Provided data section start

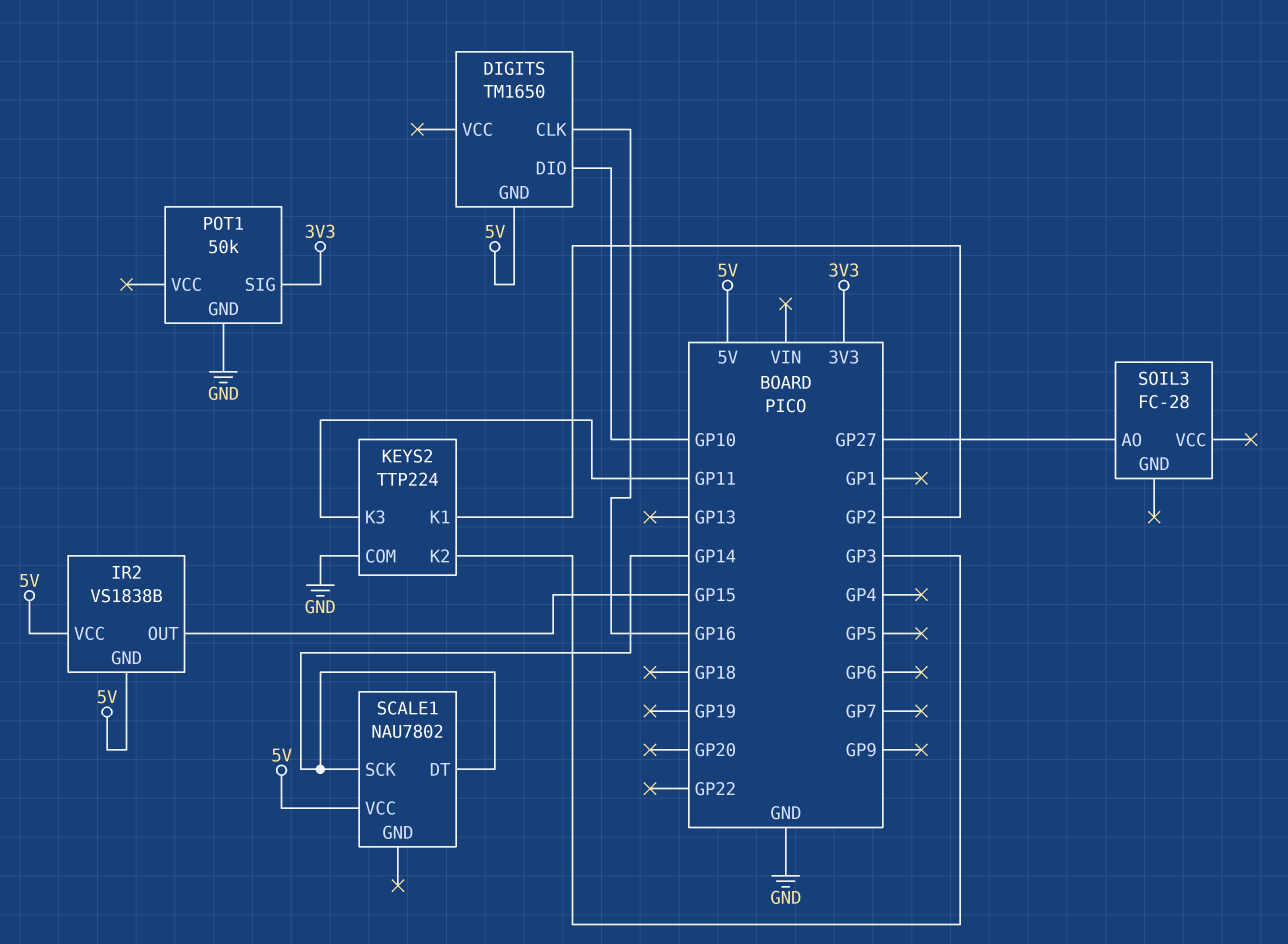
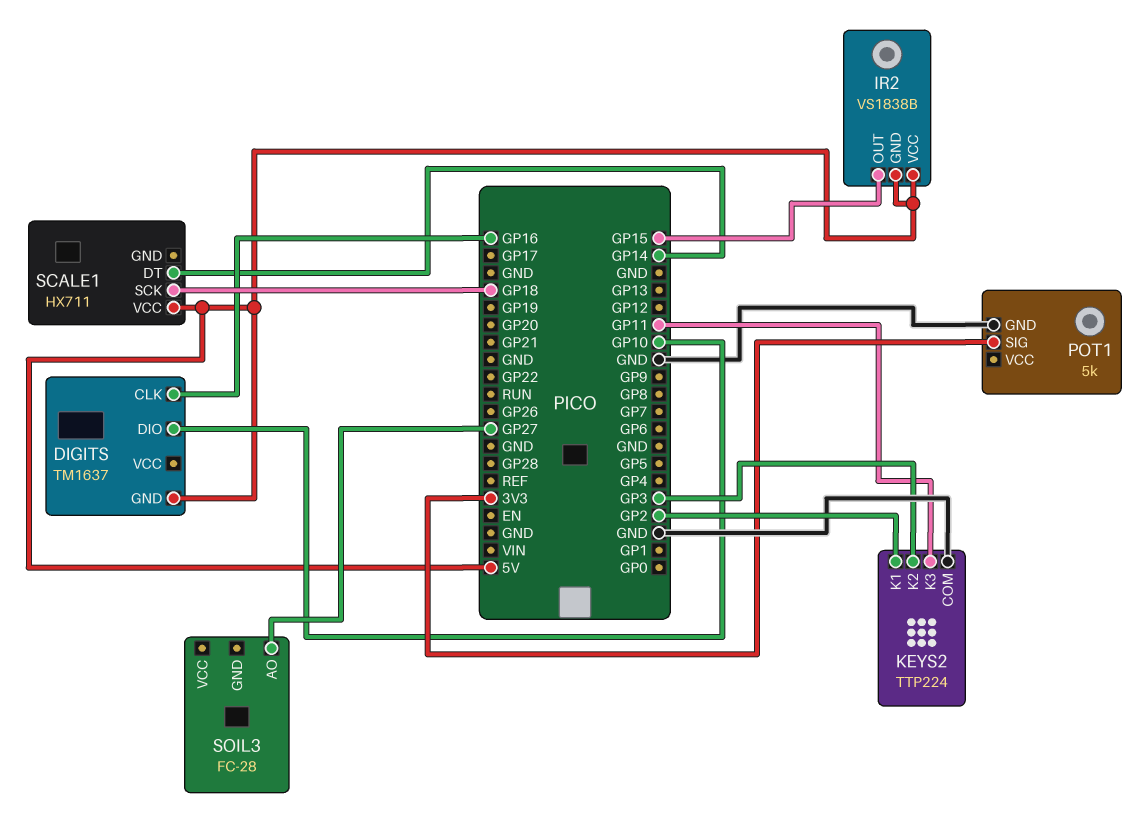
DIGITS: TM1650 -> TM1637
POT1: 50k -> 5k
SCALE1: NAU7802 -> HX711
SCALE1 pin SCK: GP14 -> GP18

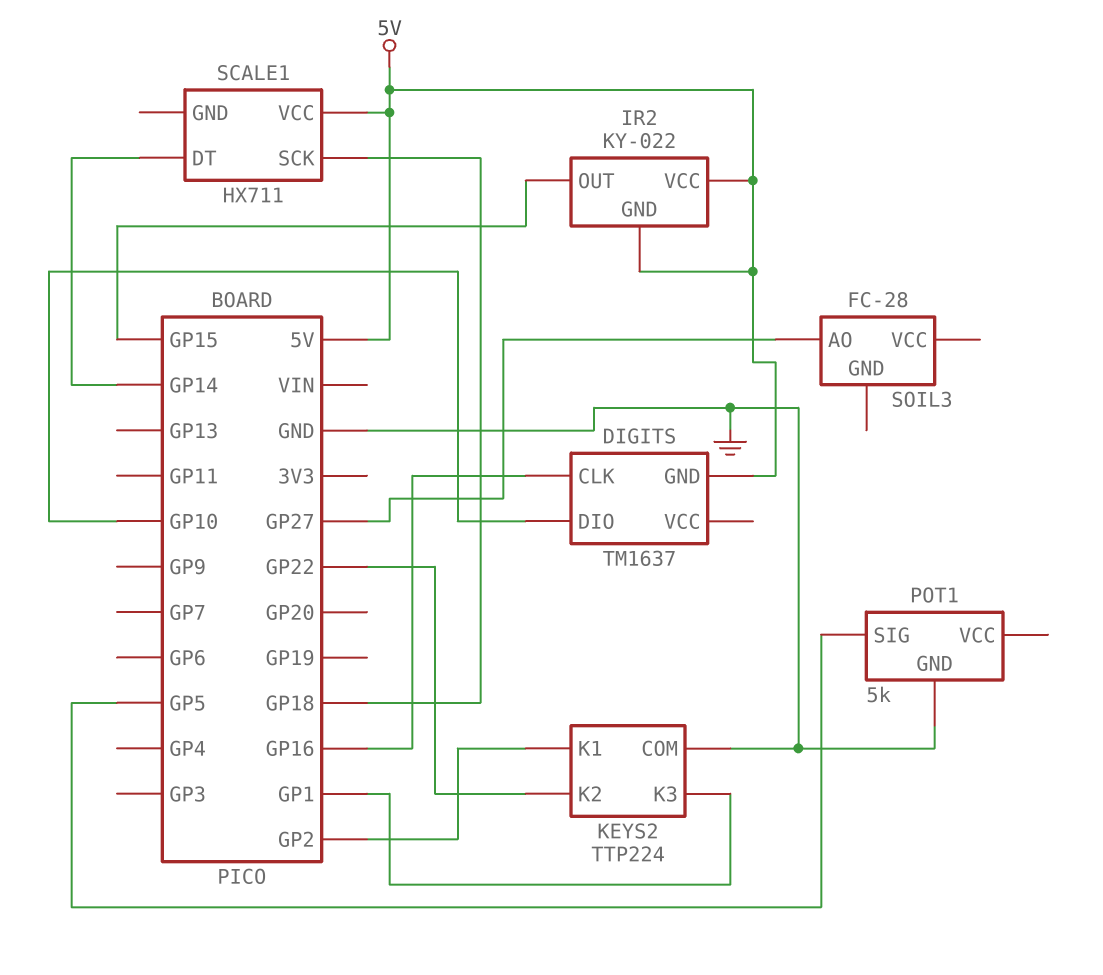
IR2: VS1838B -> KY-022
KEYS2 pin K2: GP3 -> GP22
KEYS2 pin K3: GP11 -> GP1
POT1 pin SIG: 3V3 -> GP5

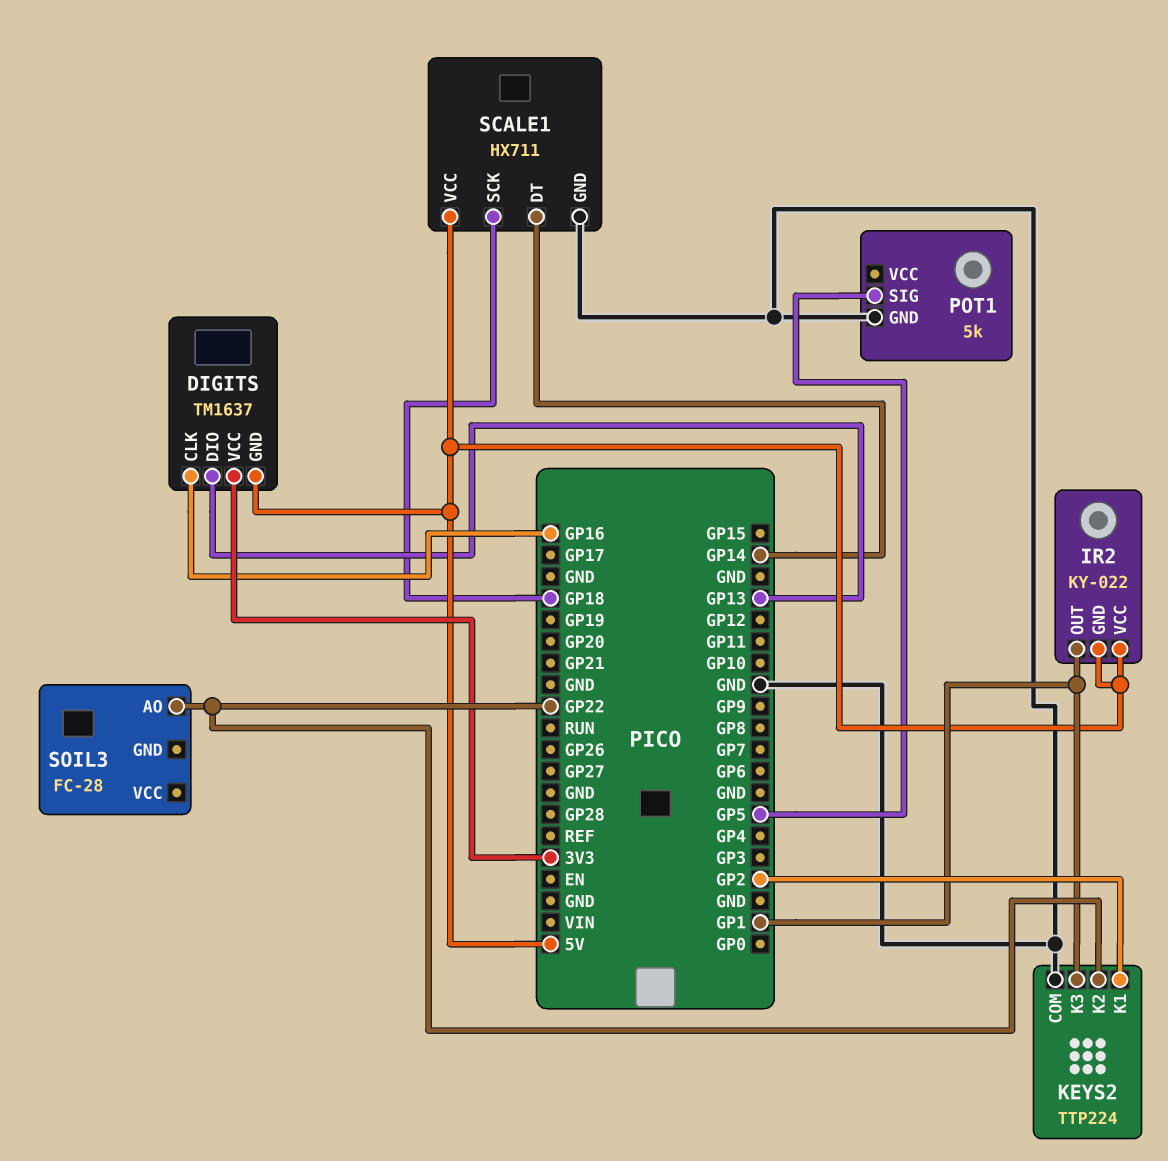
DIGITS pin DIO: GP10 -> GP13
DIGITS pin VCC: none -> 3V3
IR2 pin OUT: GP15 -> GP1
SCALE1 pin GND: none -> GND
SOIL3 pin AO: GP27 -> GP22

Provided data section end
Provided data section start

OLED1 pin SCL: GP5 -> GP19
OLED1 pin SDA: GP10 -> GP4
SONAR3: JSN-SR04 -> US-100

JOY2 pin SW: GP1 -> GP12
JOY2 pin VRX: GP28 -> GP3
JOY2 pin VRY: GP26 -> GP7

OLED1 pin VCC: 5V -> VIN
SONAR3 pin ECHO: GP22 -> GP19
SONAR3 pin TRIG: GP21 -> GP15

Provided data section end

_Problem statement:_
Retype only this portion of the data above: the line containing "OLED1 pin SDA: GP10 -> GP4", the line containing "SONAR3 pin TRIG: GP21 -> GP15", and all lines between them, exactly.

_Expected answer:_
OLED1 pin SDA: GP10 -> GP4
SONAR3: JSN-SR04 -> US-100

JOY2 pin SW: GP1 -> GP12
JOY2 pin VRX: GP28 -> GP3
JOY2 pin VRY: GP26 -> GP7

OLED1 pin VCC: 5V -> VIN
SONAR3 pin ECHO: GP22 -> GP19
SONAR3 pin TRIG: GP21 -> GP15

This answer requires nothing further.